# [Change detection data]
|---|
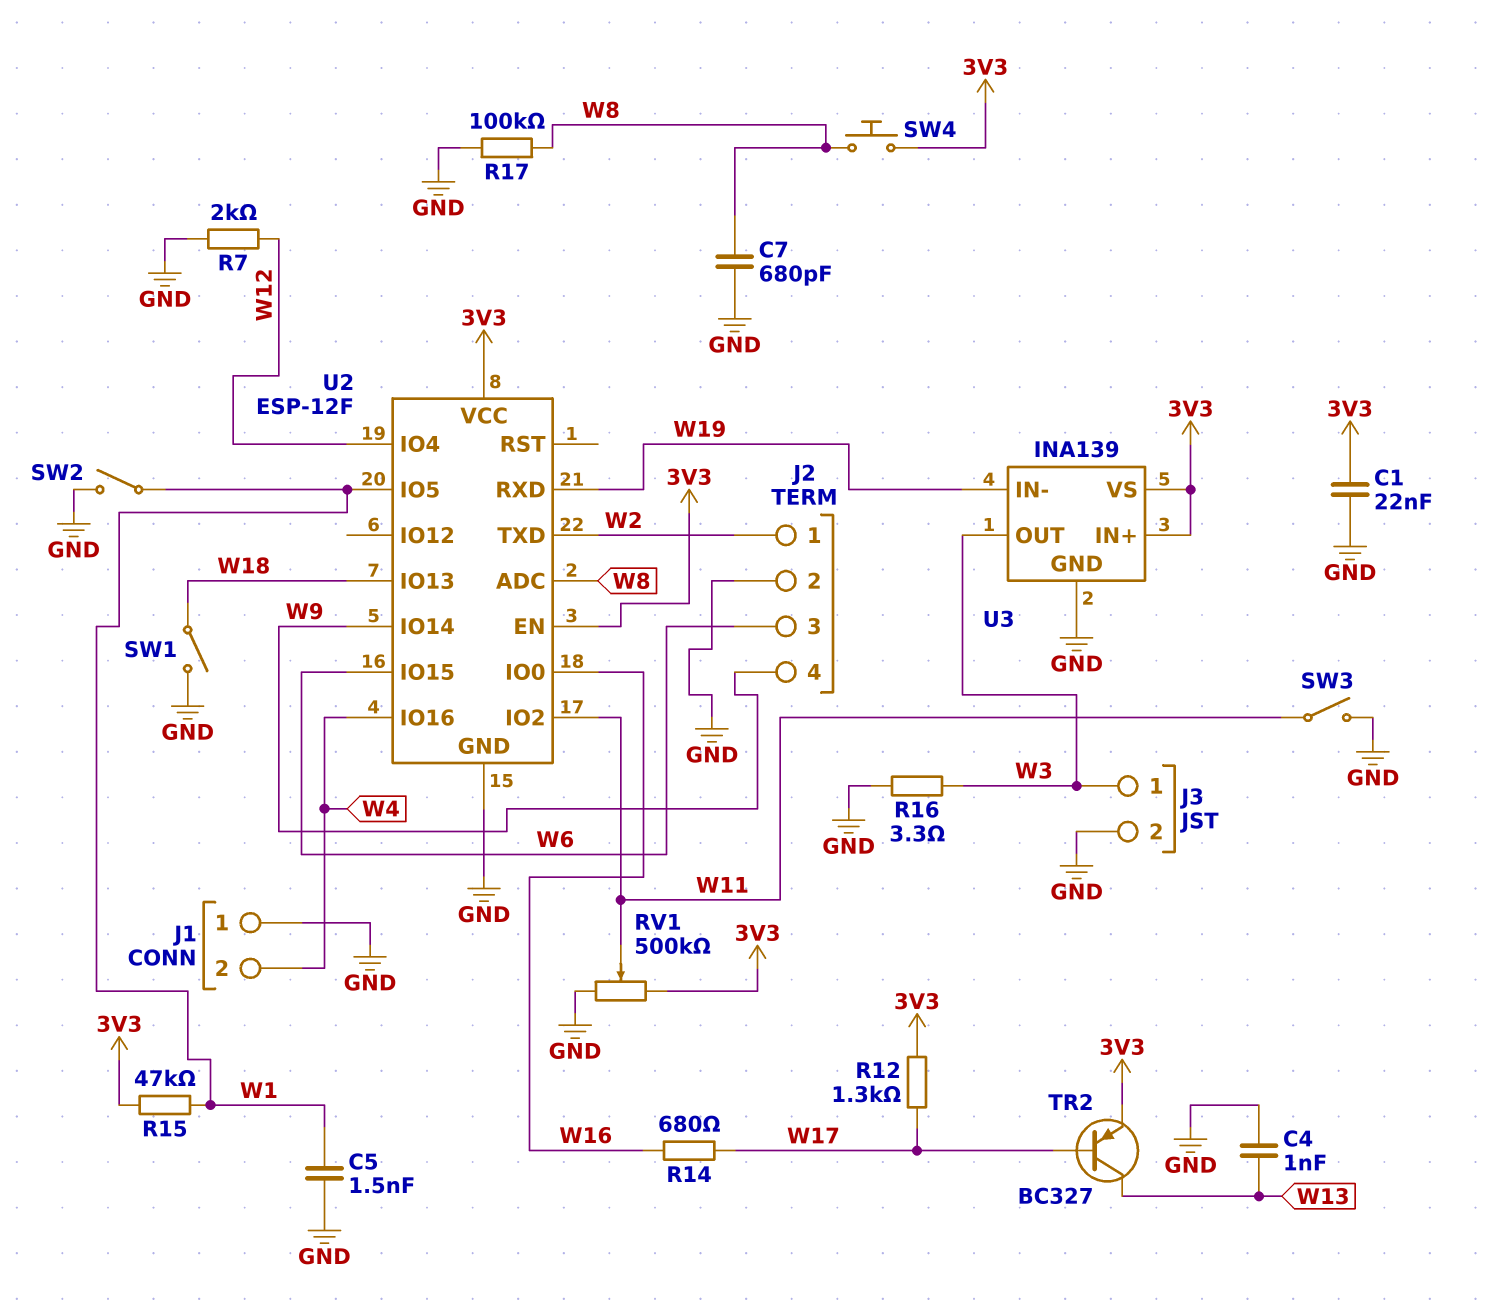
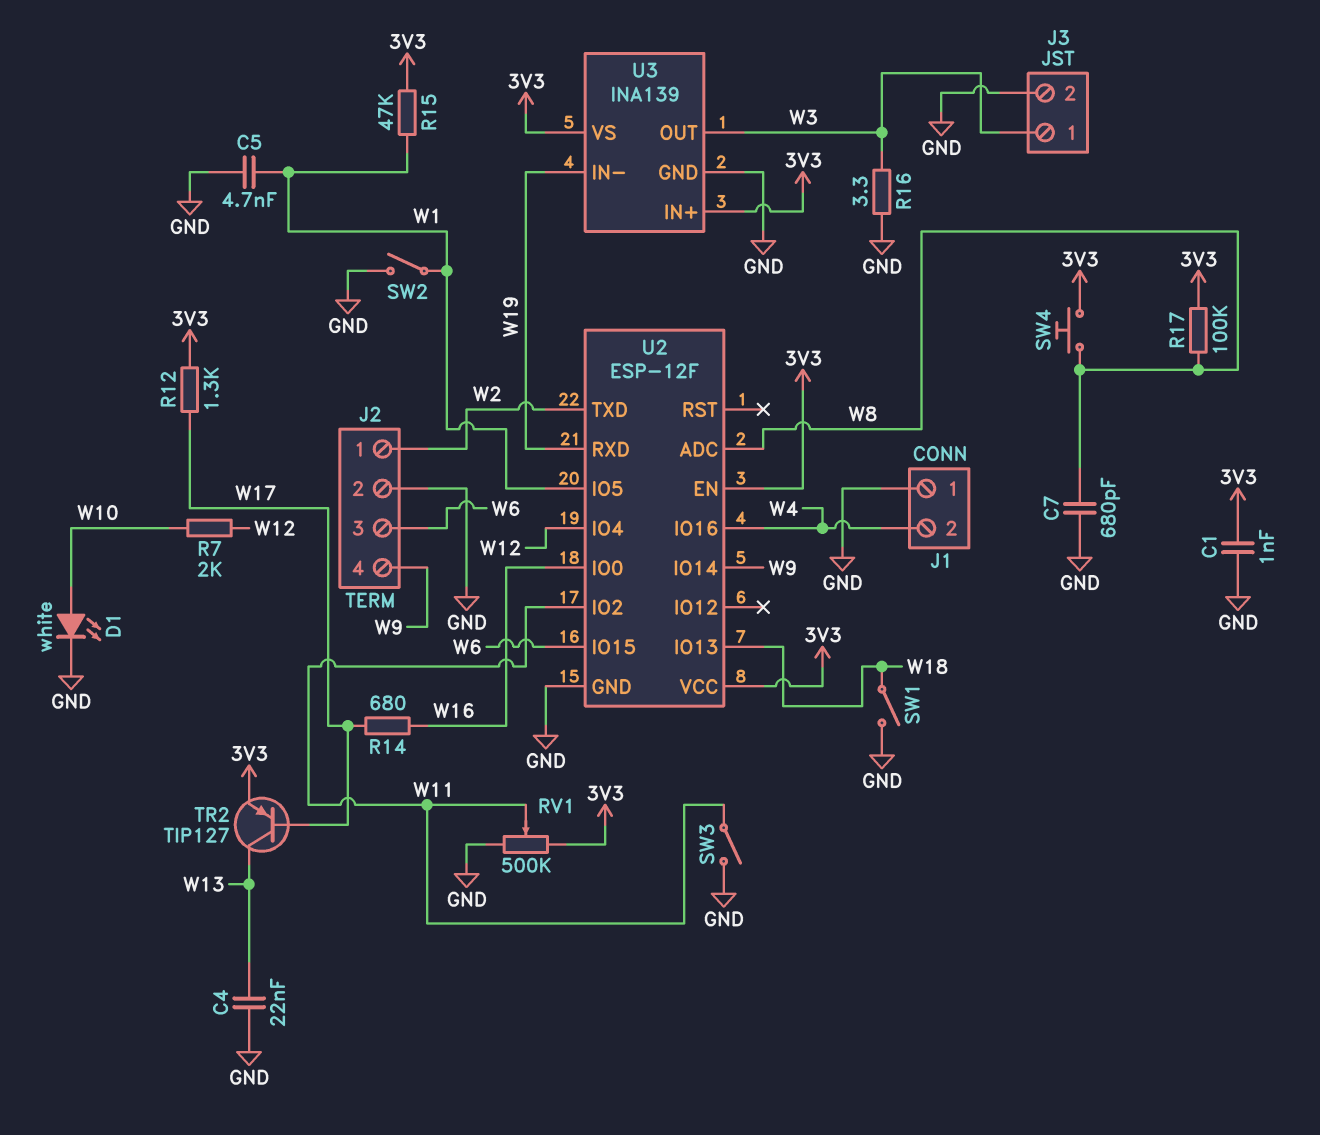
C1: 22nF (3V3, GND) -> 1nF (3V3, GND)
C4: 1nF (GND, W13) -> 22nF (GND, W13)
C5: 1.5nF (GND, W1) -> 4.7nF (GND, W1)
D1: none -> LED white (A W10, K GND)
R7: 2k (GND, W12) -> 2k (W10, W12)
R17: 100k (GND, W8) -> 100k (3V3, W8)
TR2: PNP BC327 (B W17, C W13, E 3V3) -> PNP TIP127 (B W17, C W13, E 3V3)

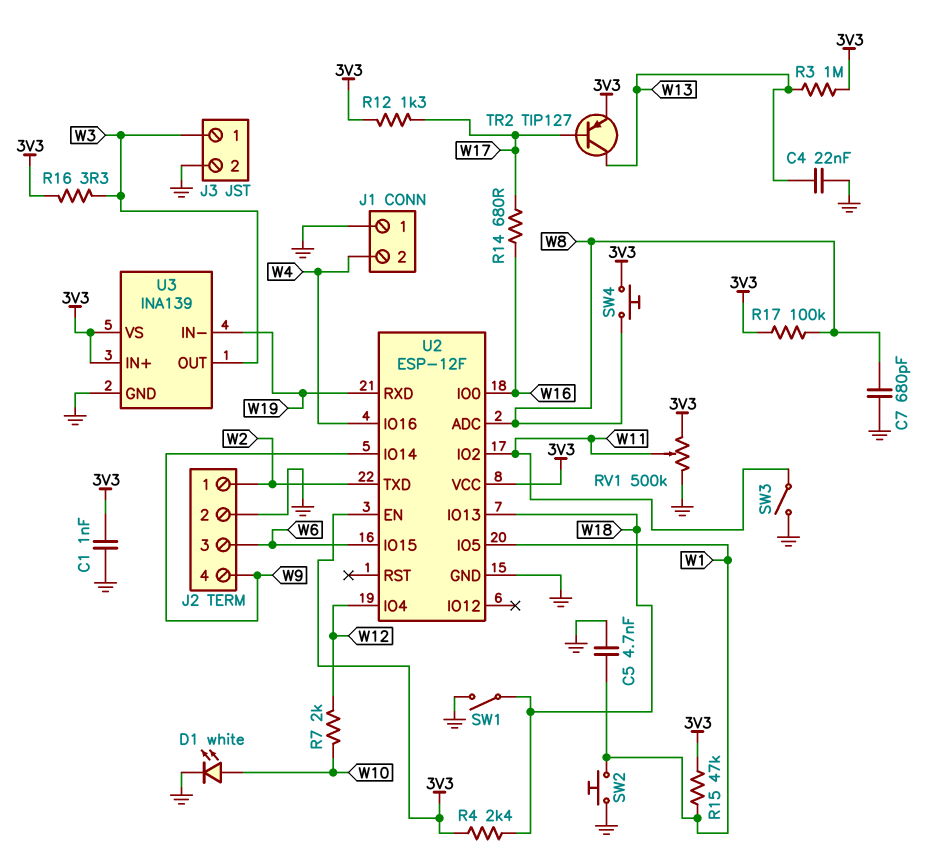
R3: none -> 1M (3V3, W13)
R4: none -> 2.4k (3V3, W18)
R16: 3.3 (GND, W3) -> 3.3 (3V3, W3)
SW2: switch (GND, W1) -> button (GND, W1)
|---|
# [EXERCISE PROMPT]
Give again, word for word, only the lines from the line containing "C5: 1.5nF (GND, W1) -> 4.7nF (GND, W1)" through the last line above, both included; leave the pictures out.

# [PROBLEM SOLUTION]
C5: 1.5nF (GND, W1) -> 4.7nF (GND, W1)
D1: none -> LED white (A W10, K GND)
R7: 2k (GND, W12) -> 2k (W10, W12)
R17: 100k (GND, W8) -> 100k (3V3, W8)
TR2: PNP BC327 (B W17, C W13, E 3V3) -> PNP TIP127 (B W17, C W13, E 3V3)

R3: none -> 1M (3V3, W13)
R4: none -> 2.4k (3V3, W18)
R16: 3.3 (GND, W3) -> 3.3 (3V3, W3)
SW2: switch (GND, W1) -> button (GND, W1)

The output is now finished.